(Exercise material Opens)

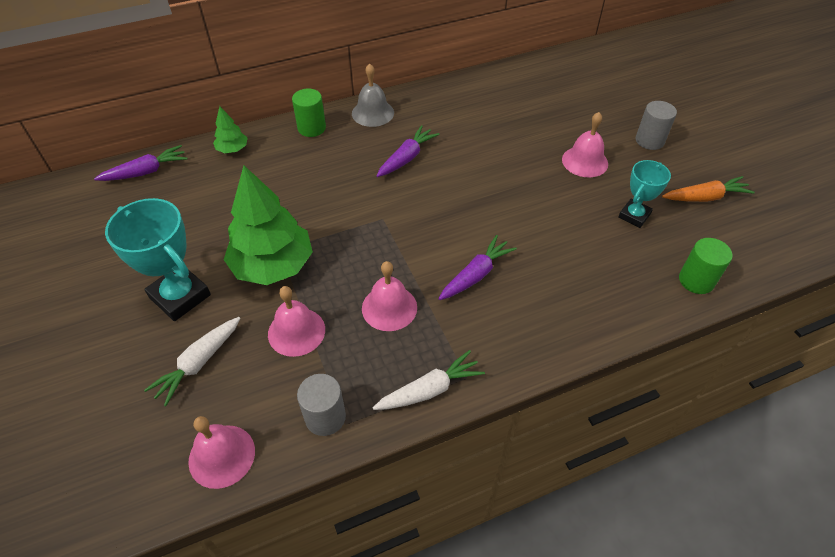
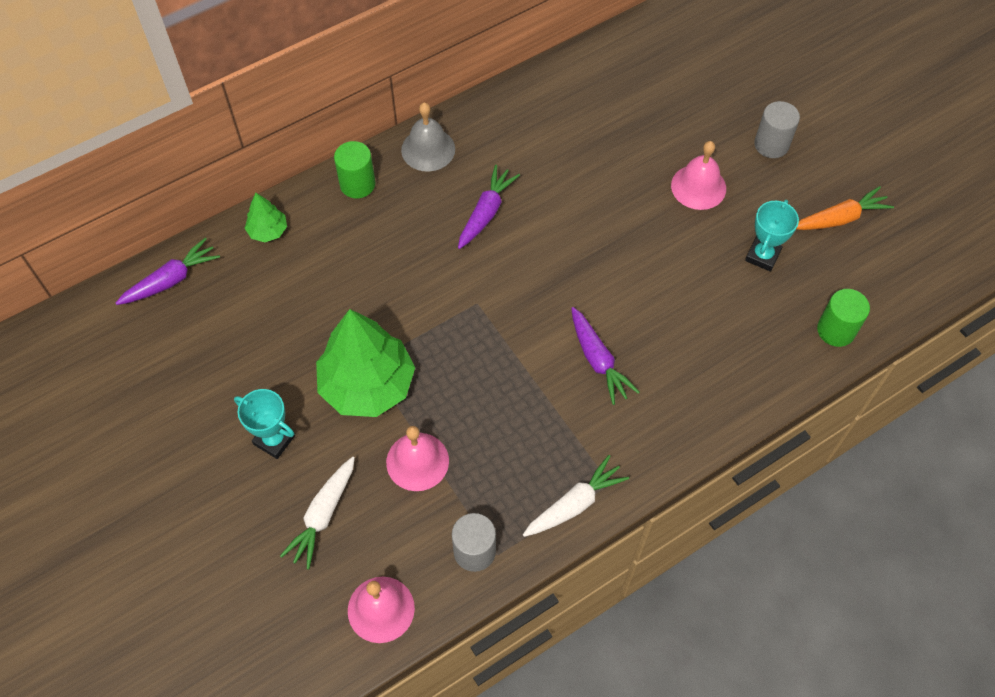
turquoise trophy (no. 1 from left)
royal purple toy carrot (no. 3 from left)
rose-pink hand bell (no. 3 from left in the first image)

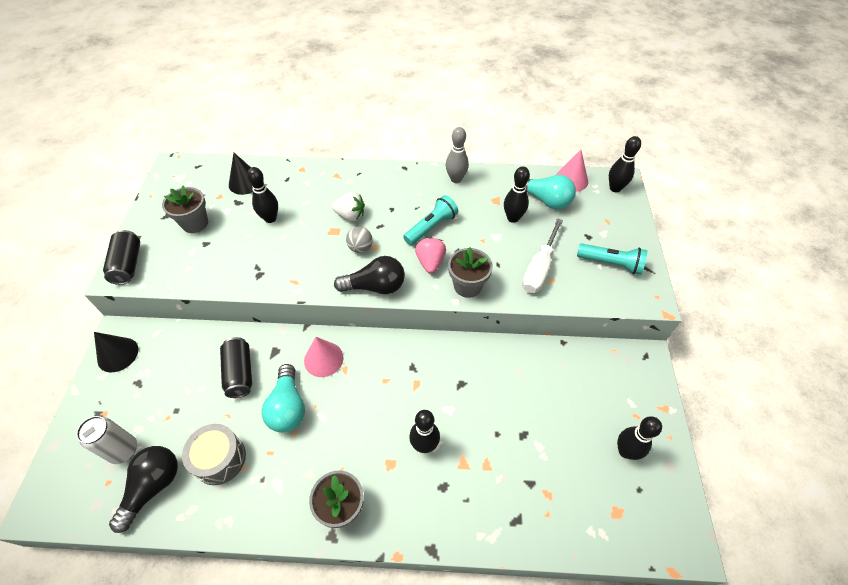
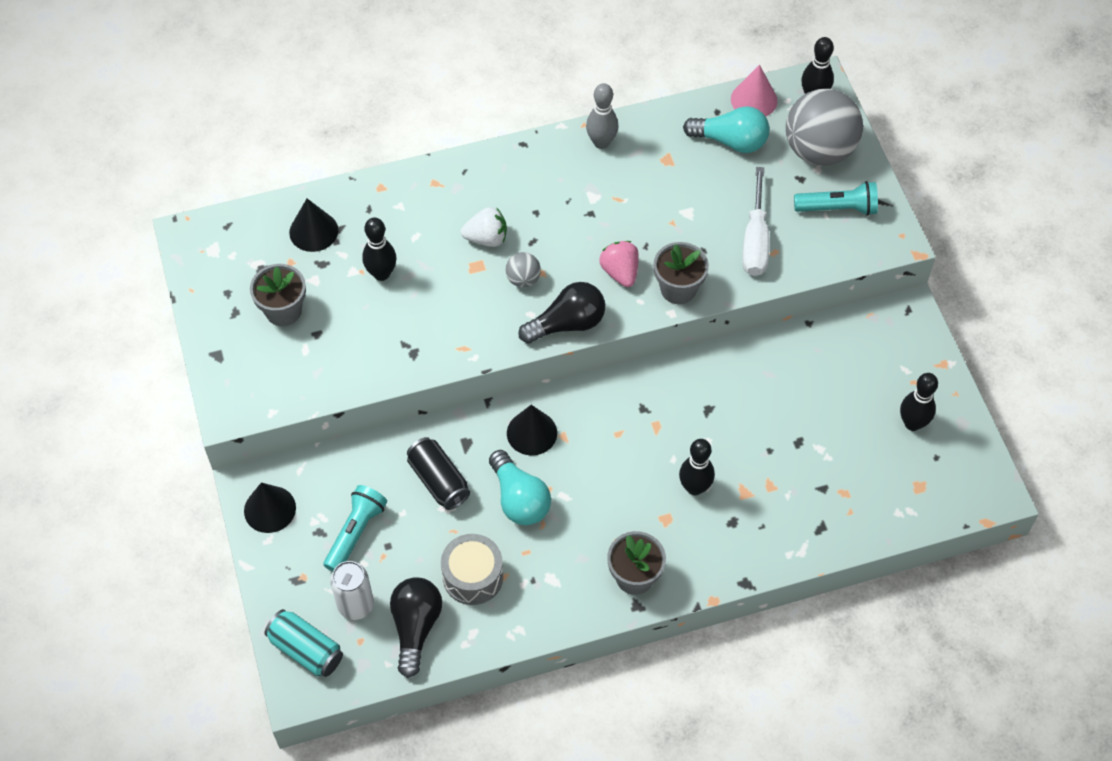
turquoise soda can
turquoise flashlight (no. 1 from left)
ebony solid cone (no. 3 from left)
grey ball (no. 2 from left)
ebony soda can (no. 1 from left in the first image)
ebony skittle (no. 3 from left in the first image)

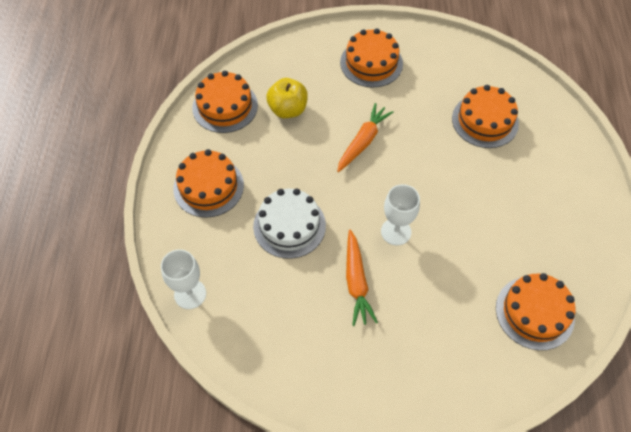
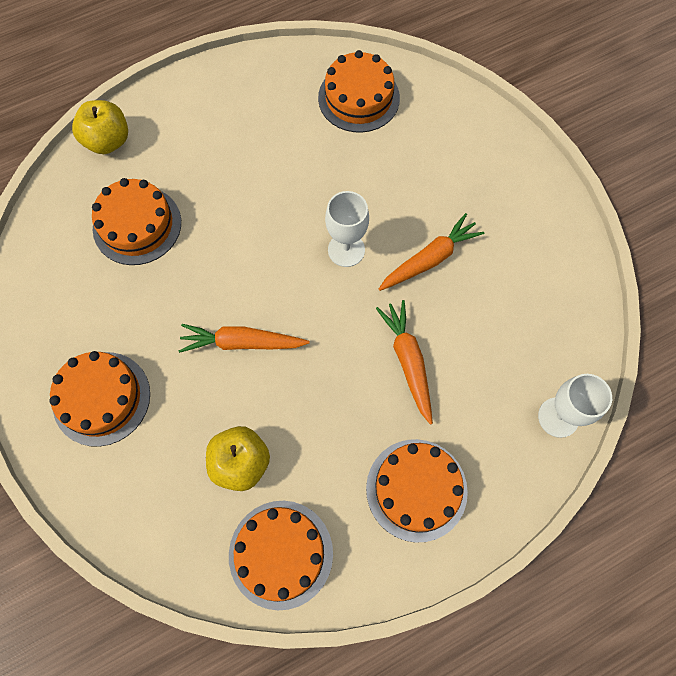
golden toy apple (no. 1 from left)
bright orange toy carrot (no. 2 from left)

(Exercise material Closes)

▶ **What you should do**
Every line of the data should be copied as it stands, without the images.

▶ **Task response**
turquoise trophy (no. 1 from left)
royal purple toy carrot (no. 3 from left)
rose-pink hand bell (no. 3 from left in the first image)

turquoise soda can
turquoise flashlight (no. 1 from left)
ebony solid cone (no. 3 from left)
grey ball (no. 2 from left)
ebony soda can (no. 1 from left in the first image)
ebony skittle (no. 3 from left in the first image)

golden toy apple (no. 1 from left)
bright orange toy carrot (no. 2 from left)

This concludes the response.